The only thing to send back is the number of lines below that hold the string "none".

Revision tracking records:
-- Opening Marker --

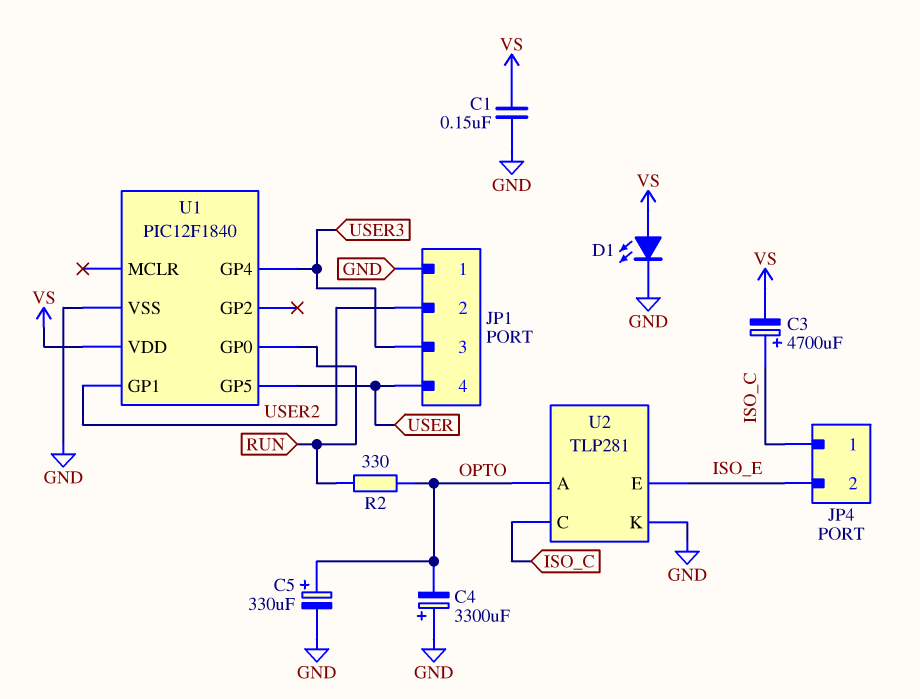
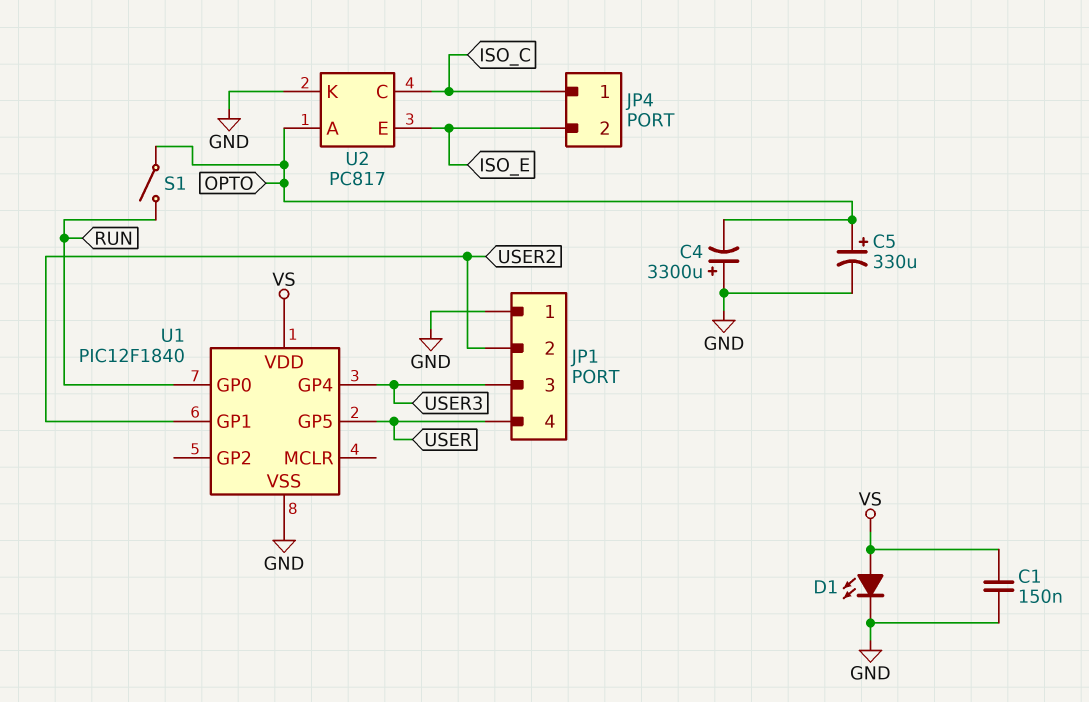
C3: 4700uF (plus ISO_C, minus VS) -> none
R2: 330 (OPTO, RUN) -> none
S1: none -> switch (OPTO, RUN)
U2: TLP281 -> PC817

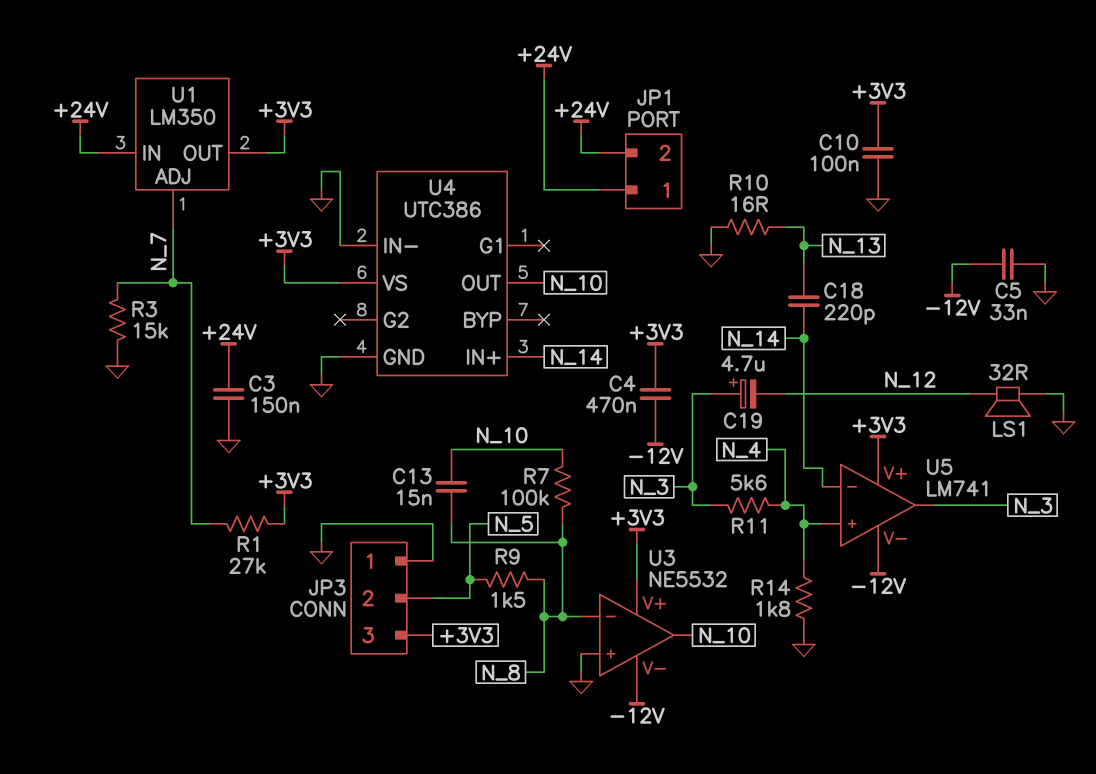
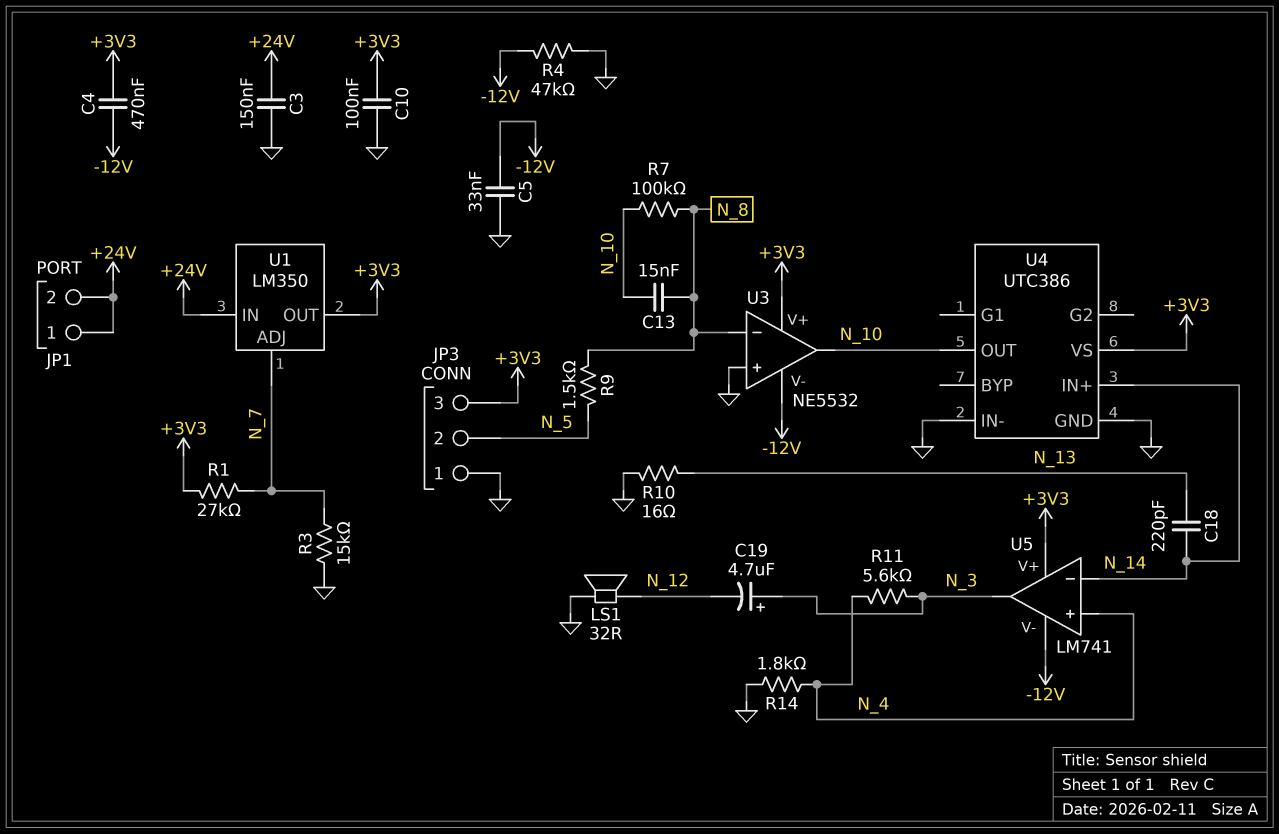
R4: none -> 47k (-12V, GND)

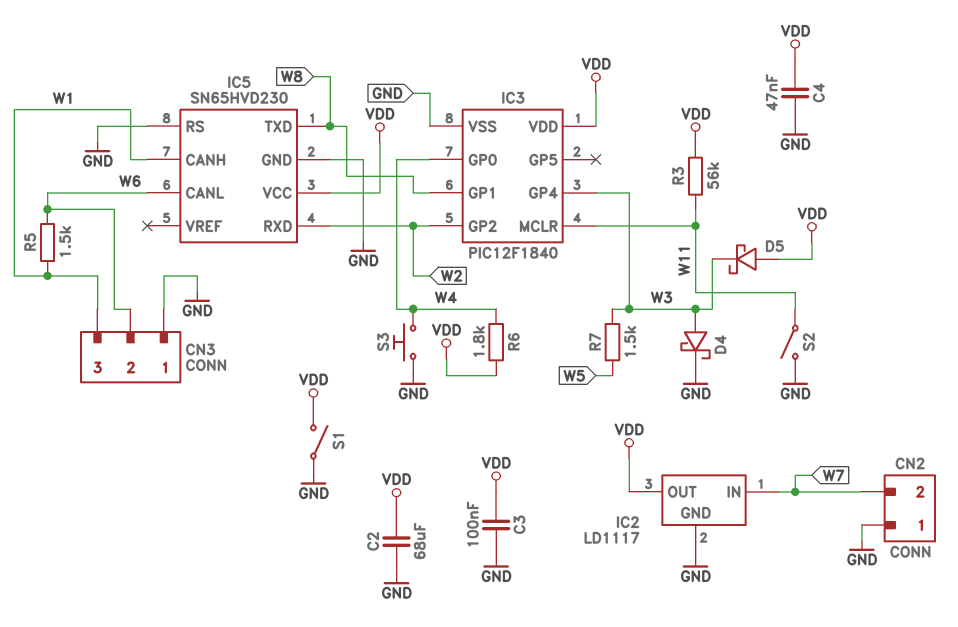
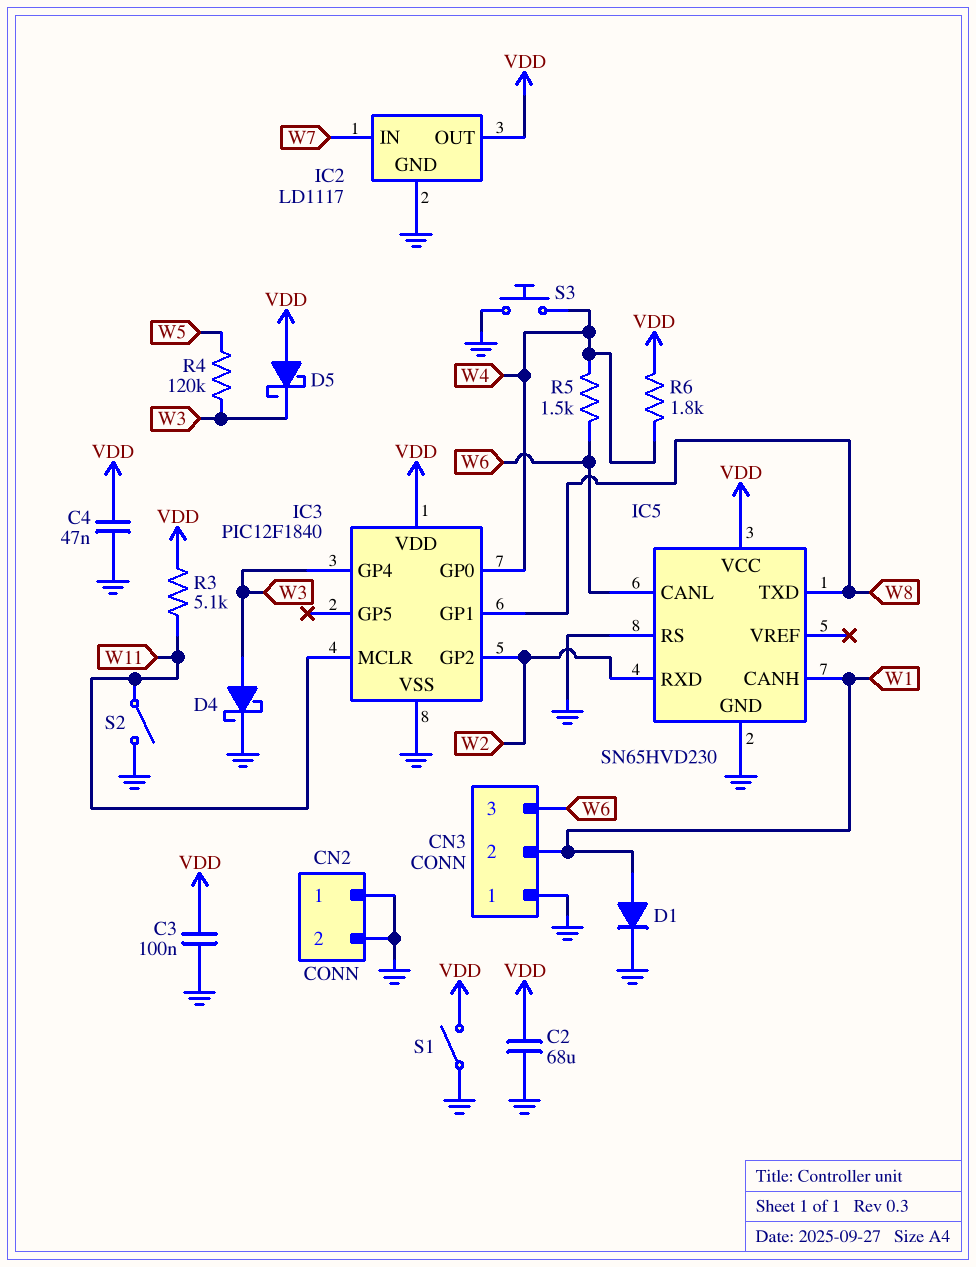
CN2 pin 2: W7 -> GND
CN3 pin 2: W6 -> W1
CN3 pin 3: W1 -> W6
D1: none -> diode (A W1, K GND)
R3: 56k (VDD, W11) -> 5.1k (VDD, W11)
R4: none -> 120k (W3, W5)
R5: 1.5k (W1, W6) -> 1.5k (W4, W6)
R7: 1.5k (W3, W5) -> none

-- Closing Marker --

### SOLUTION TO THIS PROBLEM
7